= Information provided =
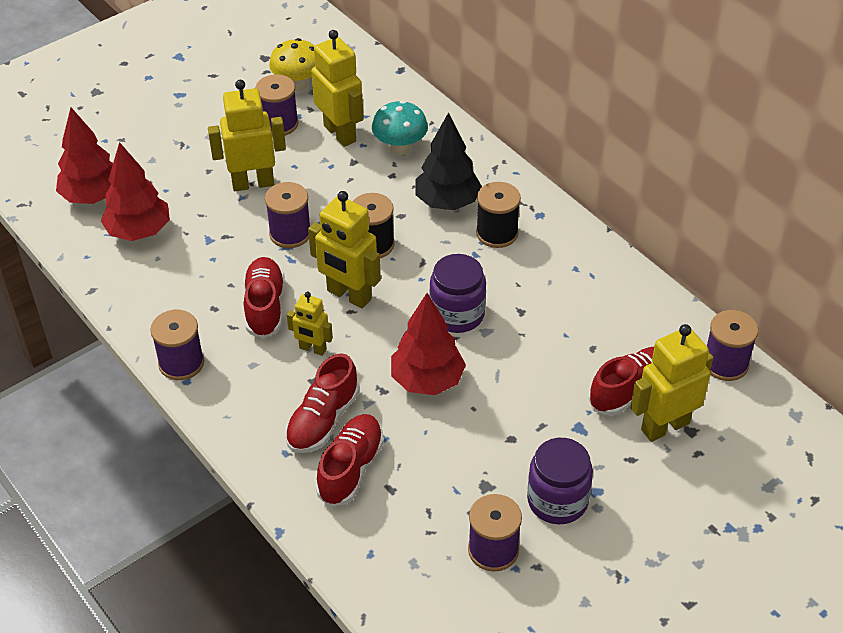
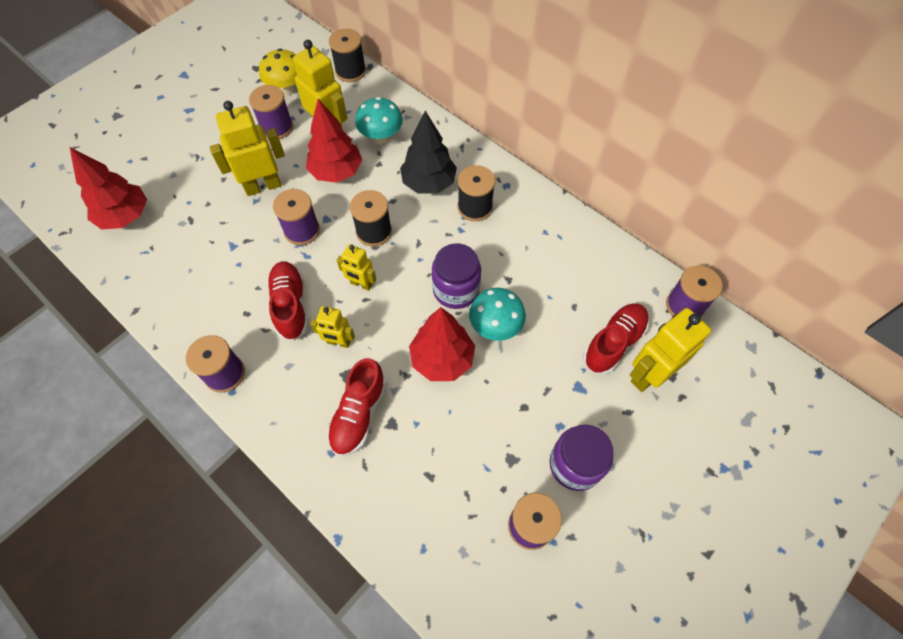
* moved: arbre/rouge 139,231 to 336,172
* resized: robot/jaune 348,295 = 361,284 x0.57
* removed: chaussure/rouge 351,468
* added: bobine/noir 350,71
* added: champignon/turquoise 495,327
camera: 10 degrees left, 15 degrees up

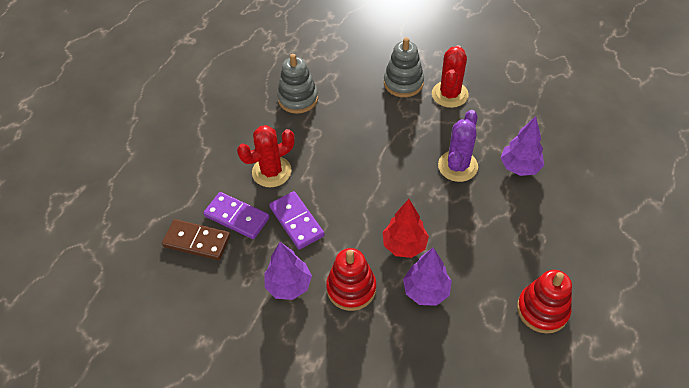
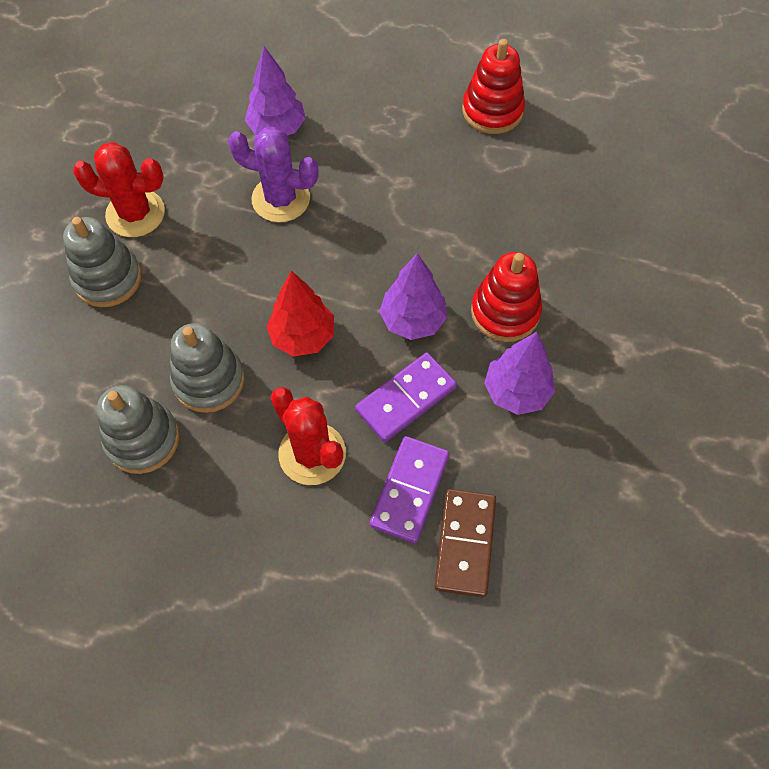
* moved: arbre/rouge 404,245 to 303,336
* moved: arbre/violet 426,291 to 412,320
* added: jouet à empiler/gris 209,380
camera: 100 degrees left, 10 degrees up

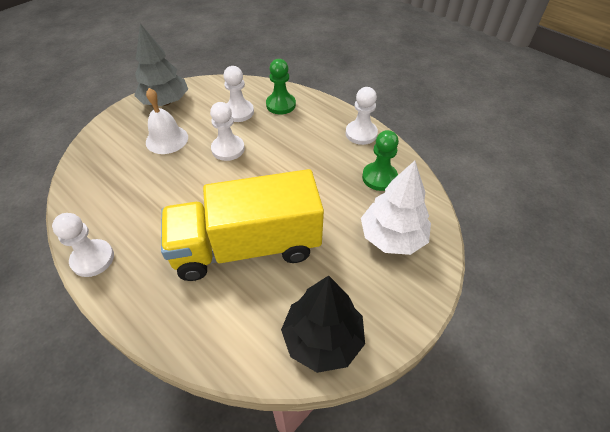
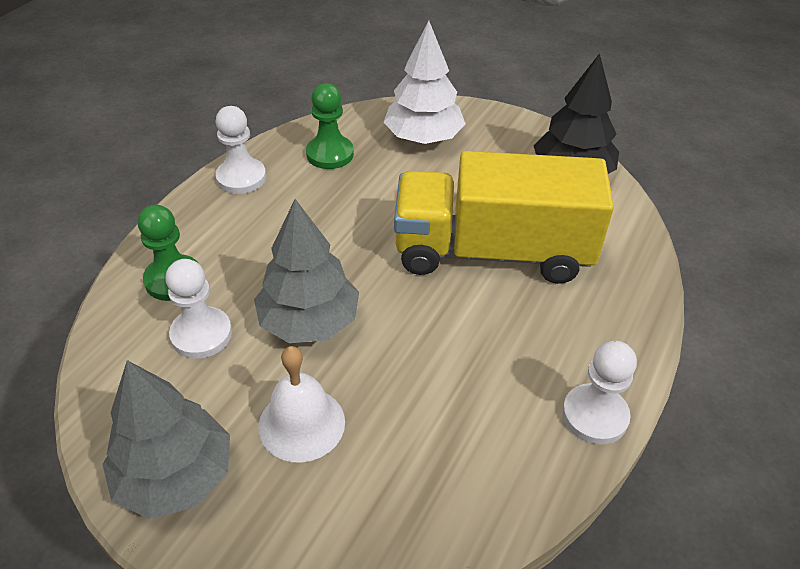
* replaced: pion/blanc 228,149 to arbre/gris 309,322
* turned: camion/jaune 247,247 = 492,252 120 degrees clockwise
camera: 105 degrees left, 5 degrees down

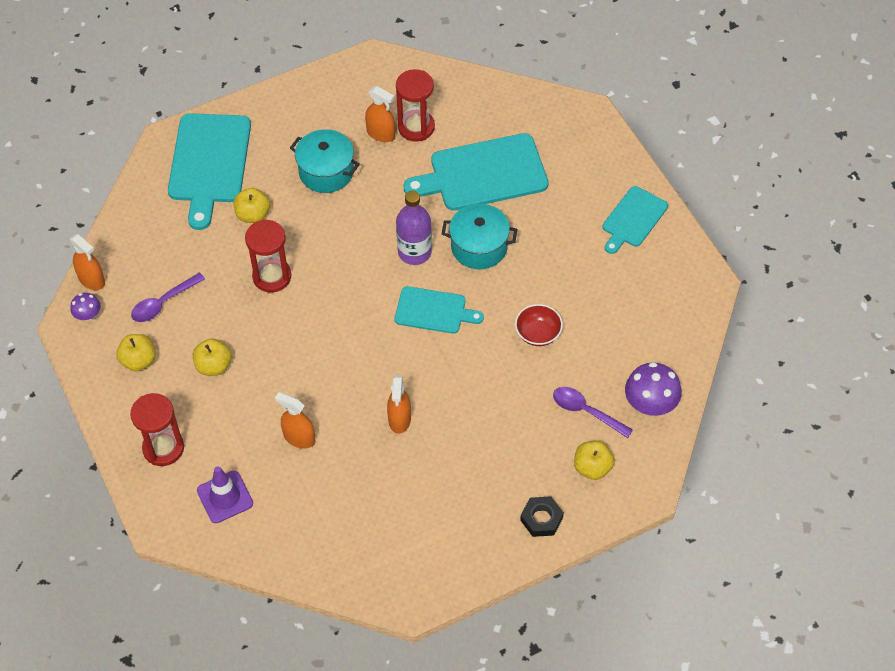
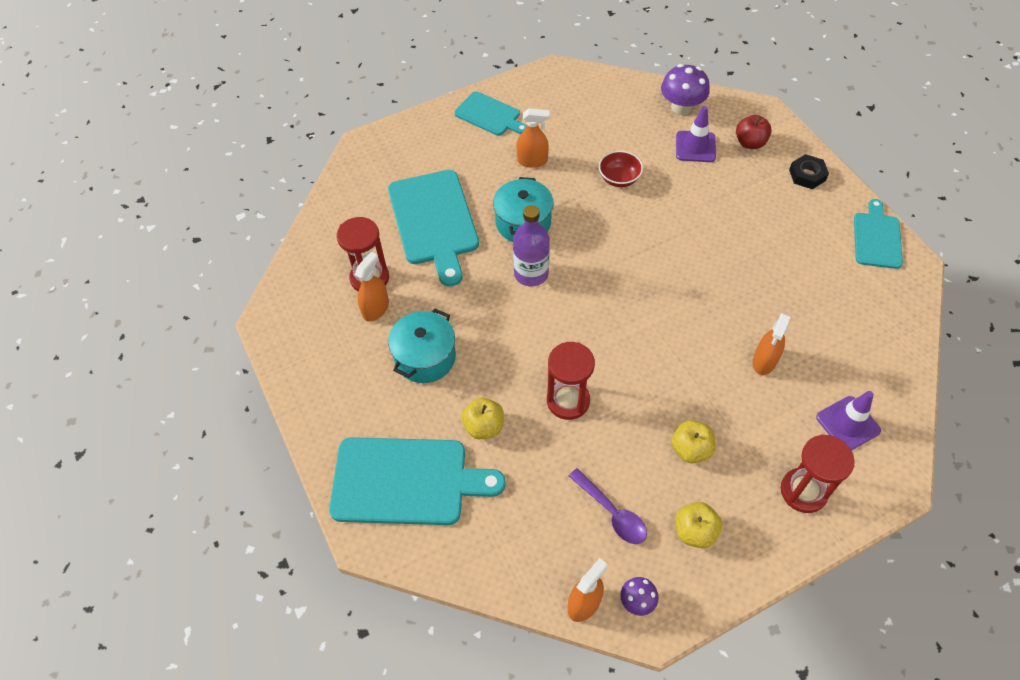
* moved: planche à découper/turquoise 433,311 to 877,238
* moved: vaporisateur/orange 399,419 to 532,161
* replaced: cuillère/violet 586,411 to cône de chantier/violet 695,147
* recoloured: pomme/jaune 592,468 to pomme/rouge 750,143
camera: 90 degrees left, 0 degrees up

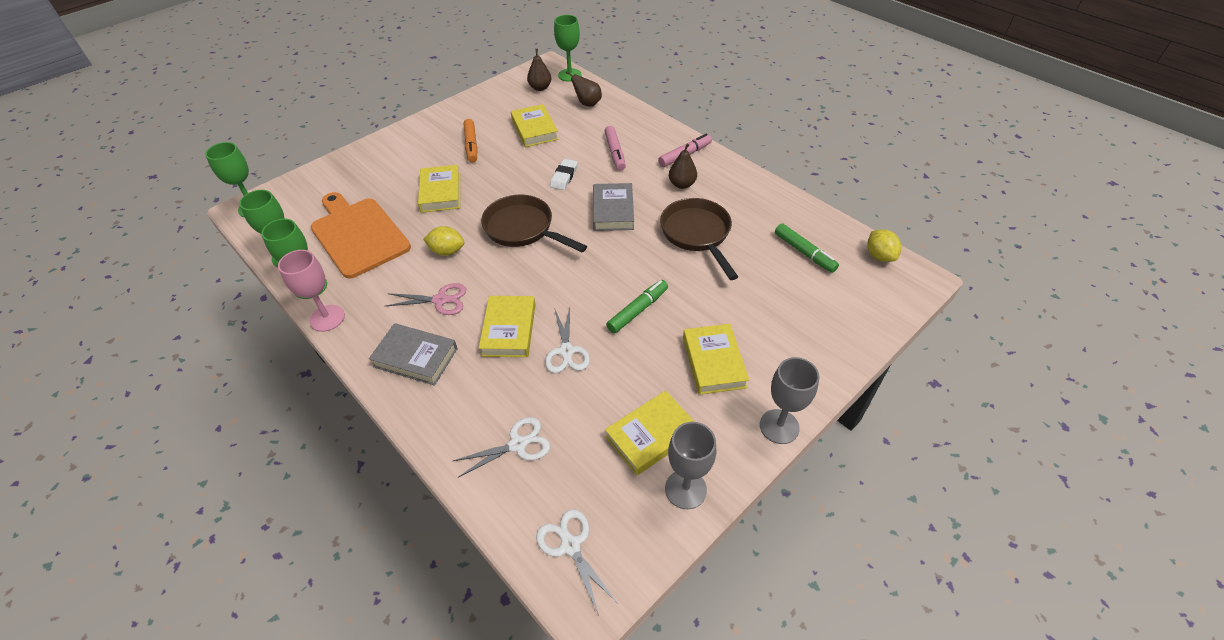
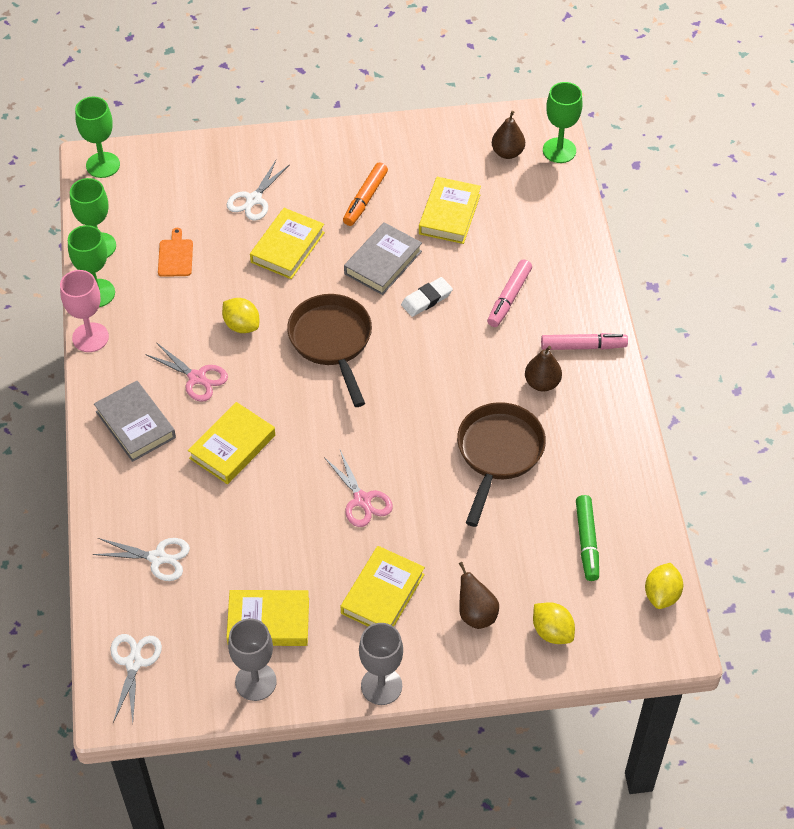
* moved: poire/marron 587,103 to 476,614
* moved: livre/gris 613,211 to 383,262
* resized: planche à découper/orange 358,234 = 175,256 x0.41
* replaced: feutre/vert 637,310 to ciseaux/rose 362,500
* moved: ciseaux/blanc 566,351 to 254,199
* added: citron/jaune 552,632
camera: 35 degrees right, 5 degrees up

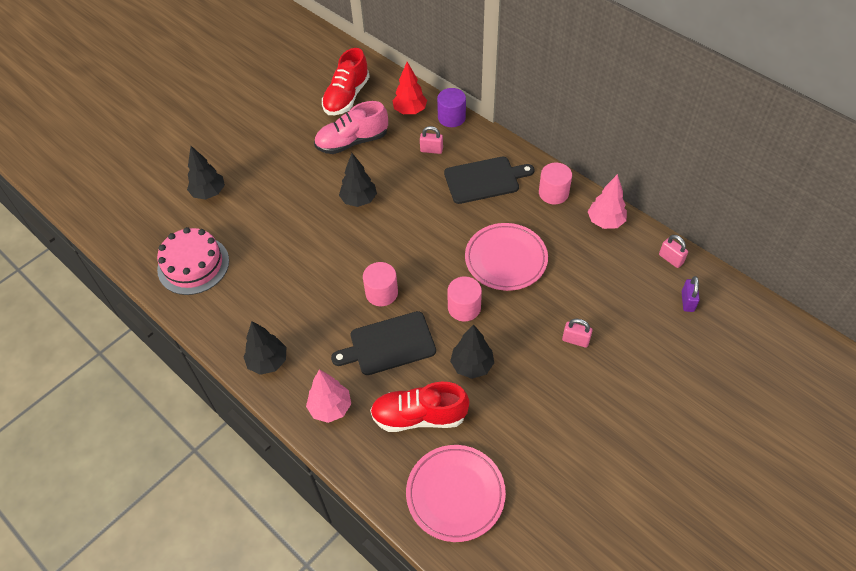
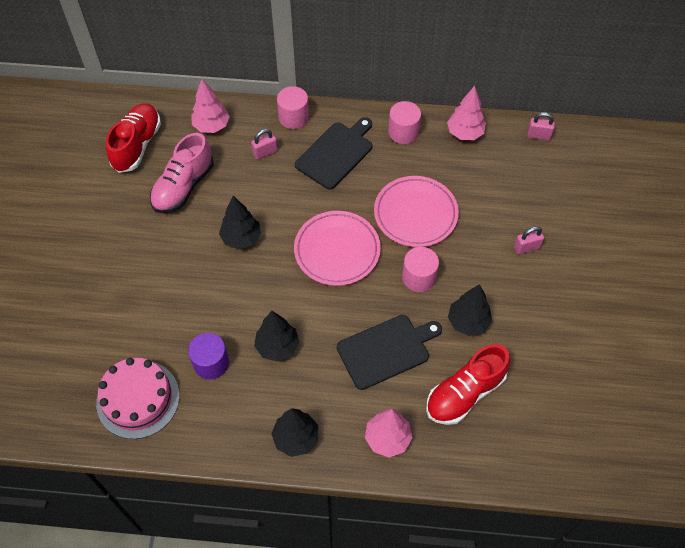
* turned: chaussure/rouge 346,97 = 137,145 150 degrees counterclockwise
* recoloured: arbre/rouge 410,111 to arbre/rose 211,126
* moved: cylindre/violet 451,117 to 211,363
* moved: arbre/noir 209,193 to 277,347
* moved: cylindre/rose 381,293 to 293,117
* removed: cadenas/violet 687,301
* turned: planche à découper/noir 389,344 = 386,350 150 degrees counterclockwise
* moved: assiette/rose 455,494 to 337,250
camera: 40 degrees left, 5 degrees up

= Task directions =
After you work out how many lines in the material hold the word "gris", please respond with that number alone.

= Problem solution =
3